### TASK REQUIREMENTS
Only a number is wanted: how many lines of the entries include the string "NAND"?
**** GIVEN DATA
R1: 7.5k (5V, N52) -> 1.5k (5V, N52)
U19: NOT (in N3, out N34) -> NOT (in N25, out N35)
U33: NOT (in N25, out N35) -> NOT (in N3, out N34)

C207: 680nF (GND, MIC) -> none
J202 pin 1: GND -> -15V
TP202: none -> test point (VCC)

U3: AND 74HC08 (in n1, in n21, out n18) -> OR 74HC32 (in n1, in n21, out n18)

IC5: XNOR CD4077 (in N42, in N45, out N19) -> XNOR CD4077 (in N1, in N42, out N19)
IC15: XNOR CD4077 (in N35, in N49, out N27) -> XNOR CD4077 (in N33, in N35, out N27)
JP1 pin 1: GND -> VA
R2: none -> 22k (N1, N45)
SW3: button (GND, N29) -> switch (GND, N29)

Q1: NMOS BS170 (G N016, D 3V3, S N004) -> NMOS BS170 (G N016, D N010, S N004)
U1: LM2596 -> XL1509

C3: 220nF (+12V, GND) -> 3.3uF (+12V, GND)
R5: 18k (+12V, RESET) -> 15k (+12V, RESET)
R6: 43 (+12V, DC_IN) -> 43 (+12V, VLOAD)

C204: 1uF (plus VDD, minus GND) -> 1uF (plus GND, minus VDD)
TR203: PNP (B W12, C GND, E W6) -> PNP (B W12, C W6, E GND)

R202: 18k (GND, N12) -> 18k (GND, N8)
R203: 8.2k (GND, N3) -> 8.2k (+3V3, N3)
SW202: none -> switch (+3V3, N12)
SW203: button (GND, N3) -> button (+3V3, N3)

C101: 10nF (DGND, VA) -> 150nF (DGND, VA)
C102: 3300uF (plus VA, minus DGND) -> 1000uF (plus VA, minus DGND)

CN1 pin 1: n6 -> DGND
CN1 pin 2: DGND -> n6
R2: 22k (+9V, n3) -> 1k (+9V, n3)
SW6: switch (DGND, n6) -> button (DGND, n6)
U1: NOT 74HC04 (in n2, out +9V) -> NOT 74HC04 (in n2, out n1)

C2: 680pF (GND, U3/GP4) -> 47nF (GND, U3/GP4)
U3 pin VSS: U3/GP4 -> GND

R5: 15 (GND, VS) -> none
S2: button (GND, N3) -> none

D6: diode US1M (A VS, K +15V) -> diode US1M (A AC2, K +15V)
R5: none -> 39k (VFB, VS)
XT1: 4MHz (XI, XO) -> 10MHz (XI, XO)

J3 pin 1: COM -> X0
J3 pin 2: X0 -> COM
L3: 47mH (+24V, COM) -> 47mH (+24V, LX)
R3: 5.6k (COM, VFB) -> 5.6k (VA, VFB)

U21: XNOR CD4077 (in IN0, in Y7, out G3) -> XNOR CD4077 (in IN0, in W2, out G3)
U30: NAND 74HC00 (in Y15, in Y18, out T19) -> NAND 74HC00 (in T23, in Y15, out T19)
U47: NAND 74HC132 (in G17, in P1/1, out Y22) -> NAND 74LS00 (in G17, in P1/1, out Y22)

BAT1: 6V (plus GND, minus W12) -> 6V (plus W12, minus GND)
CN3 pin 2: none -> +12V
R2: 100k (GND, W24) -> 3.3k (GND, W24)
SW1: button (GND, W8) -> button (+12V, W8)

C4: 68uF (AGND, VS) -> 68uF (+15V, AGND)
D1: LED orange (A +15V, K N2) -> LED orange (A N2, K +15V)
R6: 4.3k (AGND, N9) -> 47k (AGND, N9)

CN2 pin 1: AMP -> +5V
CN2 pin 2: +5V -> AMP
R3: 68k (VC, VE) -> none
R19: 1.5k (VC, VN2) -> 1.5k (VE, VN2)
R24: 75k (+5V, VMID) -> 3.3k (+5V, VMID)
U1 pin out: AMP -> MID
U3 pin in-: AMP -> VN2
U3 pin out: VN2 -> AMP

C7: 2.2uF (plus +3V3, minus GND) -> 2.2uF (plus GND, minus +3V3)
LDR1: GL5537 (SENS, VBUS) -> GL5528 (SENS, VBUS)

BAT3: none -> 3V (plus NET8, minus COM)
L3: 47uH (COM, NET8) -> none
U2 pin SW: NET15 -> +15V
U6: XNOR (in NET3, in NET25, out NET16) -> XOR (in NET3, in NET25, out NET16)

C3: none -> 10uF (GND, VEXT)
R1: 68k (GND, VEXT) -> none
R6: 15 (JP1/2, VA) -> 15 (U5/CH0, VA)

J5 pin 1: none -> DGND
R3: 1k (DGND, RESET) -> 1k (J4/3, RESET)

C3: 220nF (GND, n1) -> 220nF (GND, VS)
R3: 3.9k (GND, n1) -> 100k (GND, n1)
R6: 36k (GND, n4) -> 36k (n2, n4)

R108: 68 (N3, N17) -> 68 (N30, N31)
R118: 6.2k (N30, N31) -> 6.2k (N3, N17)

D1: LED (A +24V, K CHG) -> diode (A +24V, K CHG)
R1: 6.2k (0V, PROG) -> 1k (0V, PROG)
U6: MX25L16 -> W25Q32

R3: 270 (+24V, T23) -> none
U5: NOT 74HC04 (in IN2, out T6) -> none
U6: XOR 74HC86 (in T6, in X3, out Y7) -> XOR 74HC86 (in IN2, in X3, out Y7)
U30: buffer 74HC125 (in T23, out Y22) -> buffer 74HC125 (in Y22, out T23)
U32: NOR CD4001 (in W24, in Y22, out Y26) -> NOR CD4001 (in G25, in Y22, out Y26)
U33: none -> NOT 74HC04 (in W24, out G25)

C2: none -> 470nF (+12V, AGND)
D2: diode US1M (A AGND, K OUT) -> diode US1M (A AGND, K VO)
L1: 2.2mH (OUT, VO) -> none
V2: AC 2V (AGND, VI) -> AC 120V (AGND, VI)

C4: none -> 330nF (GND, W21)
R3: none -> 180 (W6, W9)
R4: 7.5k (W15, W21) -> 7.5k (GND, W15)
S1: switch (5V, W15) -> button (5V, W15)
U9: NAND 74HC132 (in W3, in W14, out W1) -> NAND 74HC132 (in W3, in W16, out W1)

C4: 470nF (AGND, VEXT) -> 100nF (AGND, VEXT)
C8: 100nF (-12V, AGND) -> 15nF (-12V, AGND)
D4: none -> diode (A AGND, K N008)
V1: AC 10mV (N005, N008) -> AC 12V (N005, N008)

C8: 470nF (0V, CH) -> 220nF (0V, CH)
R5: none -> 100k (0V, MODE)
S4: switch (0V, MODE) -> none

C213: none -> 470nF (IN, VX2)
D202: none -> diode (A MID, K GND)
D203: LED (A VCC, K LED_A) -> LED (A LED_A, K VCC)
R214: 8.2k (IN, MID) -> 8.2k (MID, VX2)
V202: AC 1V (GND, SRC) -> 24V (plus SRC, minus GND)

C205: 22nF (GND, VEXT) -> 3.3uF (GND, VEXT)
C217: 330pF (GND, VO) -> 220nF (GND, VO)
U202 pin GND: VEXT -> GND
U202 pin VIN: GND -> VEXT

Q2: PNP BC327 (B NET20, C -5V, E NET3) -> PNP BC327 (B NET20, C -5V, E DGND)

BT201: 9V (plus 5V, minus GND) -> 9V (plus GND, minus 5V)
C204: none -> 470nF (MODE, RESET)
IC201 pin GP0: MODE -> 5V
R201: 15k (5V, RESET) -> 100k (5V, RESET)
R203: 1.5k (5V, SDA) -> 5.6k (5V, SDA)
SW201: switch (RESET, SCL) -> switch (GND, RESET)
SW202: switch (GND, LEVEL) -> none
********
### YOUR RESPONSE
3